• **PROBLEM**
In the entries below, find the lines that contain the word "camera" and copy them.

• **GIVEN DATA**
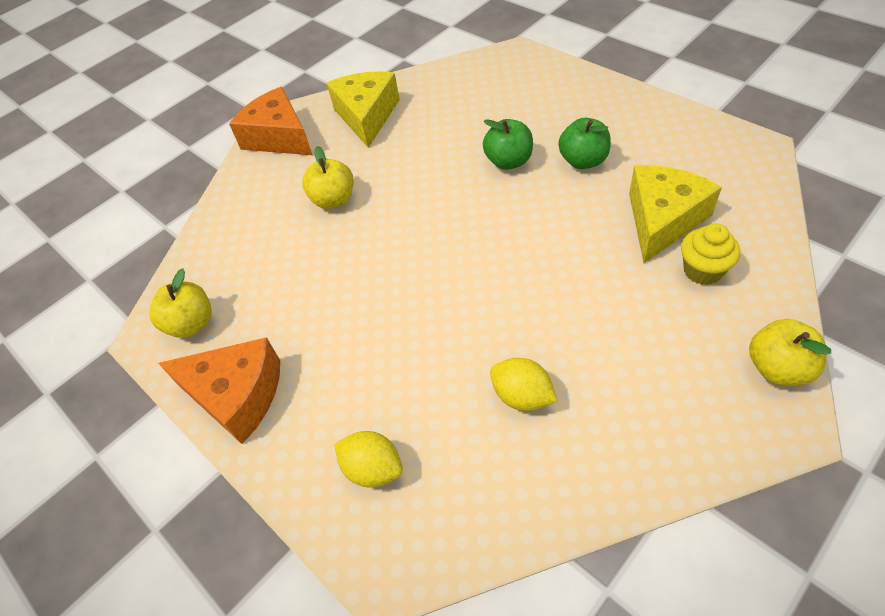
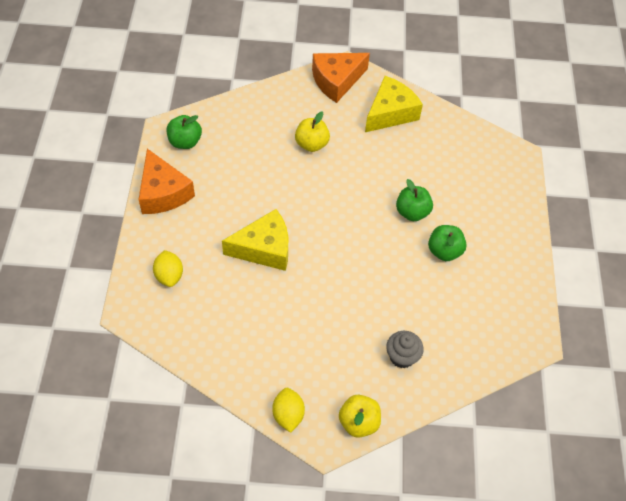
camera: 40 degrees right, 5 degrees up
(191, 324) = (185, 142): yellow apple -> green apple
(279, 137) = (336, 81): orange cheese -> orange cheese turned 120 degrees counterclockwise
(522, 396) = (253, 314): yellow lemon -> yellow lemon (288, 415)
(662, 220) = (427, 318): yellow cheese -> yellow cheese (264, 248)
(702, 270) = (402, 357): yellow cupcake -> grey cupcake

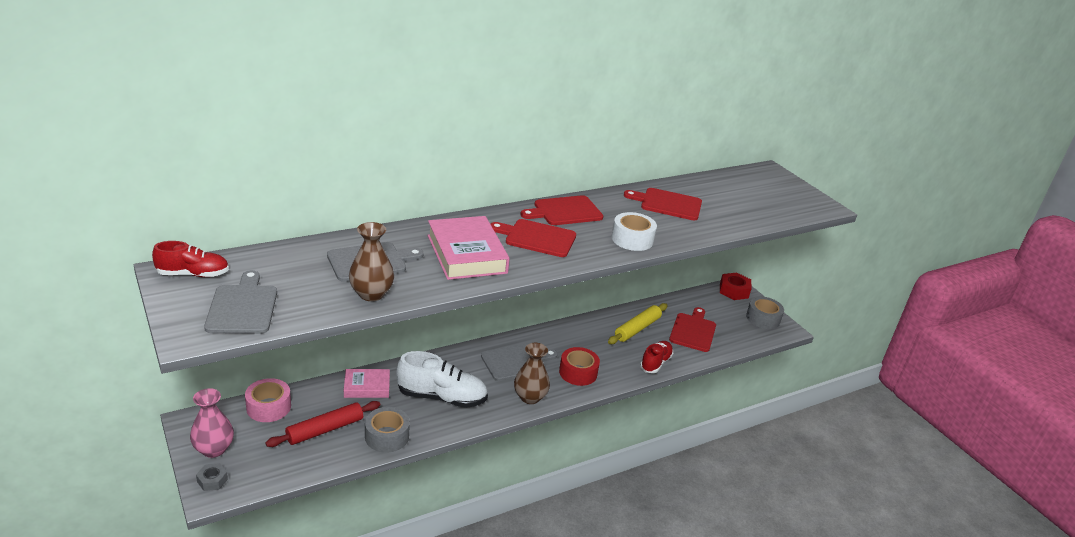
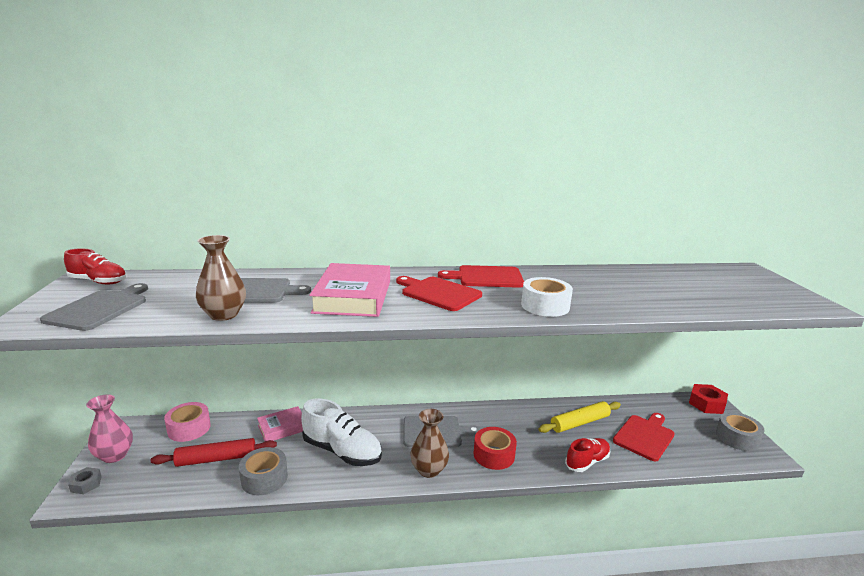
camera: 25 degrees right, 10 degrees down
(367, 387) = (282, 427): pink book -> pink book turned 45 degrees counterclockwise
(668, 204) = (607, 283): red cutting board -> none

• **ANSWER TO THIS PROBLEM**
camera: 40 degrees right, 5 degrees up
camera: 25 degrees right, 10 degrees down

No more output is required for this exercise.